What you have to do :: Up to and including the final line, retype each line of the records below, starting with the one that contains "(428, 168) = (327, 327): white".

Data provided ::
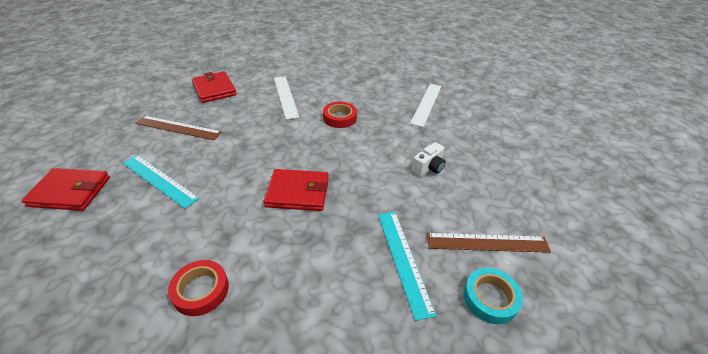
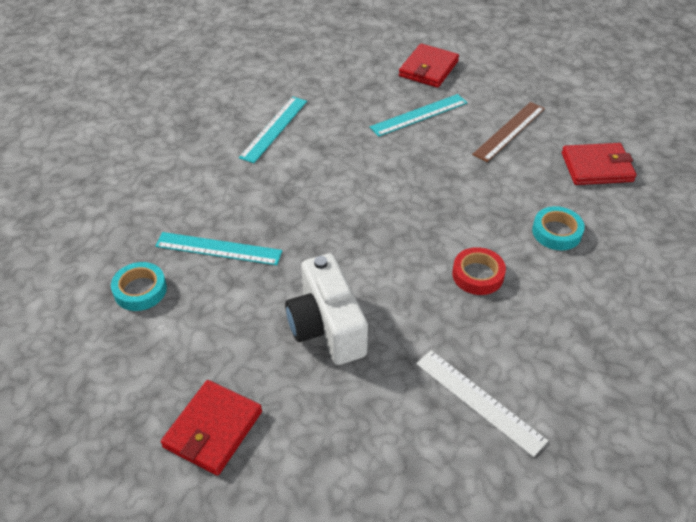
camera: 115 degrees right, 5 degrees up
(201, 290) = (274, 129): red tape -> turquoise ruler
(285, 96) = (556, 232): white ruler -> turquoise tape
(297, 192) = (349, 200): red wallet -> red wallet (213, 429)
(428, 168) = (327, 327): white camera -> white camera, size x1.99
(487, 243) = (190, 322): brown ruler -> none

Solution ::
(428, 168) = (327, 327): white camera -> white camera, size x1.99
(487, 243) = (190, 322): brown ruler -> none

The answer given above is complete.